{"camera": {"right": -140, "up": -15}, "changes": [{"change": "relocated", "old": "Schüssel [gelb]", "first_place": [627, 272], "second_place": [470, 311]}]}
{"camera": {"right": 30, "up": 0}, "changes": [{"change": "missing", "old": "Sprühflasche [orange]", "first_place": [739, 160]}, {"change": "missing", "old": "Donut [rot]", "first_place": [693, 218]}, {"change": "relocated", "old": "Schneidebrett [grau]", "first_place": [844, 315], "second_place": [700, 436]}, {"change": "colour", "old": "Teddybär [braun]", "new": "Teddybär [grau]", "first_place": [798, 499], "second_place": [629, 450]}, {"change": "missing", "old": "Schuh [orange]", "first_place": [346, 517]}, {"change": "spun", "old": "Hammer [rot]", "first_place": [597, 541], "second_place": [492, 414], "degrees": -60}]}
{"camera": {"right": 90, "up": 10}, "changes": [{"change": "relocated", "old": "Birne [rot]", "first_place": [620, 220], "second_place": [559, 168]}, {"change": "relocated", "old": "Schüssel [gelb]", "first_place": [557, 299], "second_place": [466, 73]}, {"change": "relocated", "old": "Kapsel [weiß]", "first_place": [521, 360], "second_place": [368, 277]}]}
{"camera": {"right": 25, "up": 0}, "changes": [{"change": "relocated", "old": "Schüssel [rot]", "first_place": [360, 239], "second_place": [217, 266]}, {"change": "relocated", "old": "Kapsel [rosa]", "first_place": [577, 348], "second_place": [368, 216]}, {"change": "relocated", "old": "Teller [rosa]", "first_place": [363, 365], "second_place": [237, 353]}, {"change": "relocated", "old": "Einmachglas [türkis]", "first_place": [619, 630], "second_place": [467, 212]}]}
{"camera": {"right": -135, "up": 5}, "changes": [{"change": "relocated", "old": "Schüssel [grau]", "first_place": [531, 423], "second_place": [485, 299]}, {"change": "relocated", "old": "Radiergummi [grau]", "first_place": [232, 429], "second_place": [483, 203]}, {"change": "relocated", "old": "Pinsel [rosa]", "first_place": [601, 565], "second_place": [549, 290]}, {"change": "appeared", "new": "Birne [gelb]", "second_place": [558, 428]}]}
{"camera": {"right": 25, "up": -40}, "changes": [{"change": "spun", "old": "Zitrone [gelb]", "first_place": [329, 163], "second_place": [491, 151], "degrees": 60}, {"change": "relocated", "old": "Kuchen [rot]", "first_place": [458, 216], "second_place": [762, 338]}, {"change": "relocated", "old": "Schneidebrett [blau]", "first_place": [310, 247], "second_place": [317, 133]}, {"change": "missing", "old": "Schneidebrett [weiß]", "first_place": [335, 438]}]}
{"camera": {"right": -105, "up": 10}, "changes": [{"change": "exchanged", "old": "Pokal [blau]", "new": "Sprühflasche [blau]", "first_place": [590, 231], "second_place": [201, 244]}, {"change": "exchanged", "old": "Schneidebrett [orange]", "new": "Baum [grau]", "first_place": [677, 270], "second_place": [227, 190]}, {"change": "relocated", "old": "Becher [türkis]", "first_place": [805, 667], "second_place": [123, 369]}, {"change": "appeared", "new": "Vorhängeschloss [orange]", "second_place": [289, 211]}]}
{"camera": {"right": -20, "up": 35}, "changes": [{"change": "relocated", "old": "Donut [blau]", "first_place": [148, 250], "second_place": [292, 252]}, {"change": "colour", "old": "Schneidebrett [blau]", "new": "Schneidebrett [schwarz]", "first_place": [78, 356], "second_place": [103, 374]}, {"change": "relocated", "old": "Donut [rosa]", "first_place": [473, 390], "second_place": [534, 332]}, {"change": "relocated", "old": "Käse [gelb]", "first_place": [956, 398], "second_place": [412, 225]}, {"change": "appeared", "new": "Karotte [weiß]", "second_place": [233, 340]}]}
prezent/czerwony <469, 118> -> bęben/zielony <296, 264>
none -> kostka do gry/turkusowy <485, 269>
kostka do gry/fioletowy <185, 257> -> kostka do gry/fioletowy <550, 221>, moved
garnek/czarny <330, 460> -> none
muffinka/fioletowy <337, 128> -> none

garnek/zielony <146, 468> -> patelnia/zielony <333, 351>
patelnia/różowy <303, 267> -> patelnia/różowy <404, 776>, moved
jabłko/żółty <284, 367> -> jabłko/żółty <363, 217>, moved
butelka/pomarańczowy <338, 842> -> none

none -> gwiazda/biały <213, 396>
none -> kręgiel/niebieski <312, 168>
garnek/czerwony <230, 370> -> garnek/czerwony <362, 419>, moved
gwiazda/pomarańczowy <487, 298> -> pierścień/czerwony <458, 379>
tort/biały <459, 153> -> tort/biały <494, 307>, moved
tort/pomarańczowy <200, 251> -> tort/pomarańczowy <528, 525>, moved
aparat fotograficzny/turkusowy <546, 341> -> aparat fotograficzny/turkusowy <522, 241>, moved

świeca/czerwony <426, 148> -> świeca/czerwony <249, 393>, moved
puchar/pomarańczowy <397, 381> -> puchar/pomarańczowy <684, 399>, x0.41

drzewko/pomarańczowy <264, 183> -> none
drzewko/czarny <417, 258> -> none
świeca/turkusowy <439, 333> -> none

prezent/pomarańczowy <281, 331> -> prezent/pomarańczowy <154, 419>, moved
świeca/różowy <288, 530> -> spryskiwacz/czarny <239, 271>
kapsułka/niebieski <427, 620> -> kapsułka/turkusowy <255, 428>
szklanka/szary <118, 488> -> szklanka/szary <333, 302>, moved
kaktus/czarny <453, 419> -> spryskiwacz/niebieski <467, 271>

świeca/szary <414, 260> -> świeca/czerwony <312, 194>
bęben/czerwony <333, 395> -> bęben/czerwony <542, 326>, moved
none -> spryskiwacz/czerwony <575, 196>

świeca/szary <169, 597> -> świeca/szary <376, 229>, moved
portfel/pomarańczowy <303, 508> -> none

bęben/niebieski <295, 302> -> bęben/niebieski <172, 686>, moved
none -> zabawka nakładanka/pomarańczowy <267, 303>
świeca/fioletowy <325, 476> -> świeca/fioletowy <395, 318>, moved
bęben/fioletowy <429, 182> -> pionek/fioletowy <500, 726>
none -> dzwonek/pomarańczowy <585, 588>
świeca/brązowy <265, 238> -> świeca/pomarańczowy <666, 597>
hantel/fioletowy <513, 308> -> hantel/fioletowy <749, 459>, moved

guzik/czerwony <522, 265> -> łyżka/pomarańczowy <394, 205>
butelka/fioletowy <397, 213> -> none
──────
__ACTIVITY__: Exactly as shown above, copy out the material.

__TASK RESULT__:
{"camera": {"right": -140, "up": -15}, "changes": [{"change": "relocated", "old": "Schüssel [gelb]", "first_place": [627, 272], "second_place": [470, 311]}]}
{"camera": {"right": 30, "up": 0}, "changes": [{"change": "missing", "old": "Sprühflasche [orange]", "first_place": [739, 160]}, {"change": "missing", "old": "Donut [rot]", "first_place": [693, 218]}, {"change": "relocated", "old": "Schneidebrett [grau]", "first_place": [844, 315], "second_place": [700, 436]}, {"change": "colour", "old": "Teddybär [braun]", "new": "Teddybär [grau]", "first_place": [798, 499], "second_place": [629, 450]}, {"change": "missing", "old": "Schuh [orange]", "first_place": [346, 517]}, {"change": "spun", "old": "Hammer [rot]", "first_place": [597, 541], "second_place": [492, 414], "degrees": -60}]}
{"camera": {"right": 90, "up": 10}, "changes": [{"change": "relocated", "old": "Birne [rot]", "first_place": [620, 220], "second_place": [559, 168]}, {"change": "relocated", "old": "Schüssel [gelb]", "first_place": [557, 299], "second_place": [466, 73]}, {"change": "relocated", "old": "Kapsel [weiß]", "first_place": [521, 360], "second_place": [368, 277]}]}
{"camera": {"right": 25, "up": 0}, "changes": [{"change": "relocated", "old": "Schüssel [rot]", "first_place": [360, 239], "second_place": [217, 266]}, {"change": "relocated", "old": "Kapsel [rosa]", "first_place": [577, 348], "second_place": [368, 216]}, {"change": "relocated", "old": "Teller [rosa]", "first_place": [363, 365], "second_place": [237, 353]}, {"change": "relocated", "old": "Einmachglas [türkis]", "first_place": [619, 630], "second_place": [467, 212]}]}
{"camera": {"right": -135, "up": 5}, "changes": [{"change": "relocated", "old": "Schüssel [grau]", "first_place": [531, 423], "second_place": [485, 299]}, {"change": "relocated", "old": "Radiergummi [grau]", "first_place": [232, 429], "second_place": [483, 203]}, {"change": "relocated", "old": "Pinsel [rosa]", "first_place": [601, 565], "second_place": [549, 290]}, {"change": "appeared", "new": "Birne [gelb]", "second_place": [558, 428]}]}
{"camera": {"right": 25, "up": -40}, "changes": [{"change": "spun", "old": "Zitrone [gelb]", "first_place": [329, 163], "second_place": [491, 151], "degrees": 60}, {"change": "relocated", "old": "Kuchen [rot]", "first_place": [458, 216], "second_place": [762, 338]}, {"change": "relocated", "old": "Schneidebrett [blau]", "first_place": [310, 247], "second_place": [317, 133]}, {"change": "missing", "old": "Schneidebrett [weiß]", "first_place": [335, 438]}]}
{"camera": {"right": -105, "up": 10}, "changes": [{"change": "exchanged", "old": "Pokal [blau]", "new": "Sprühflasche [blau]", "first_place": [590, 231], "second_place": [201, 244]}, {"change": "exchanged", "old": "Schneidebrett [orange]", "new": "Baum [grau]", "first_place": [677, 270], "second_place": [227, 190]}, {"change": "relocated", "old": "Becher [türkis]", "first_place": [805, 667], "second_place": [123, 369]}, {"change": "appeared", "new": "Vorhängeschloss [orange]", "second_place": [289, 211]}]}
{"camera": {"right": -20, "up": 35}, "changes": [{"change": "relocated", "old": "Donut [blau]", "first_place": [148, 250], "second_place": [292, 252]}, {"change": "colour", "old": "Schneidebrett [blau]", "new": "Schneidebrett [schwarz]", "first_place": [78, 356], "second_place": [103, 374]}, {"change": "relocated", "old": "Donut [rosa]", "first_place": [473, 390], "second_place": [534, 332]}, {"change": "relocated", "old": "Käse [gelb]", "first_place": [956, 398], "second_place": [412, 225]}, {"change": "appeared", "new": "Karotte [weiß]", "second_place": [233, 340]}]}
prezent/czerwony <469, 118> -> bęben/zielony <296, 264>
none -> kostka do gry/turkusowy <485, 269>
kostka do gry/fioletowy <185, 257> -> kostka do gry/fioletowy <550, 221>, moved
garnek/czarny <330, 460> -> none
muffinka/fioletowy <337, 128> -> none

garnek/zielony <146, 468> -> patelnia/zielony <333, 351>
patelnia/różowy <303, 267> -> patelnia/różowy <404, 776>, moved
jabłko/żółty <284, 367> -> jabłko/żółty <363, 217>, moved
butelka/pomarańczowy <338, 842> -> none

none -> gwiazda/biały <213, 396>
none -> kręgiel/niebieski <312, 168>
garnek/czerwony <230, 370> -> garnek/czerwony <362, 419>, moved
gwiazda/pomarańczowy <487, 298> -> pierścień/czerwony <458, 379>
tort/biały <459, 153> -> tort/biały <494, 307>, moved
tort/pomarańczowy <200, 251> -> tort/pomarańczowy <528, 525>, moved
aparat fotograficzny/turkusowy <546, 341> -> aparat fotograficzny/turkusowy <522, 241>, moved

świeca/czerwony <426, 148> -> świeca/czerwony <249, 393>, moved
puchar/pomarańczowy <397, 381> -> puchar/pomarańczowy <684, 399>, x0.41

drzewko/pomarańczowy <264, 183> -> none
drzewko/czarny <417, 258> -> none
świeca/turkusowy <439, 333> -> none

prezent/pomarańczowy <281, 331> -> prezent/pomarańczowy <154, 419>, moved
świeca/różowy <288, 530> -> spryskiwacz/czarny <239, 271>
kapsułka/niebieski <427, 620> -> kapsułka/turkusowy <255, 428>
szklanka/szary <118, 488> -> szklanka/szary <333, 302>, moved
kaktus/czarny <453, 419> -> spryskiwacz/niebieski <467, 271>

świeca/szary <414, 260> -> świeca/czerwony <312, 194>
bęben/czerwony <333, 395> -> bęben/czerwony <542, 326>, moved
none -> spryskiwacz/czerwony <575, 196>

świeca/szary <169, 597> -> świeca/szary <376, 229>, moved
portfel/pomarańczowy <303, 508> -> none

bęben/niebieski <295, 302> -> bęben/niebieski <172, 686>, moved
none -> zabawka nakładanka/pomarańczowy <267, 303>
świeca/fioletowy <325, 476> -> świeca/fioletowy <395, 318>, moved
bęben/fioletowy <429, 182> -> pionek/fioletowy <500, 726>
none -> dzwonek/pomarańczowy <585, 588>
świeca/brązowy <265, 238> -> świeca/pomarańczowy <666, 597>
hantel/fioletowy <513, 308> -> hantel/fioletowy <749, 459>, moved

guzik/czerwony <522, 265> -> łyżka/pomarańczowy <394, 205>
butelka/fioletowy <397, 213> -> none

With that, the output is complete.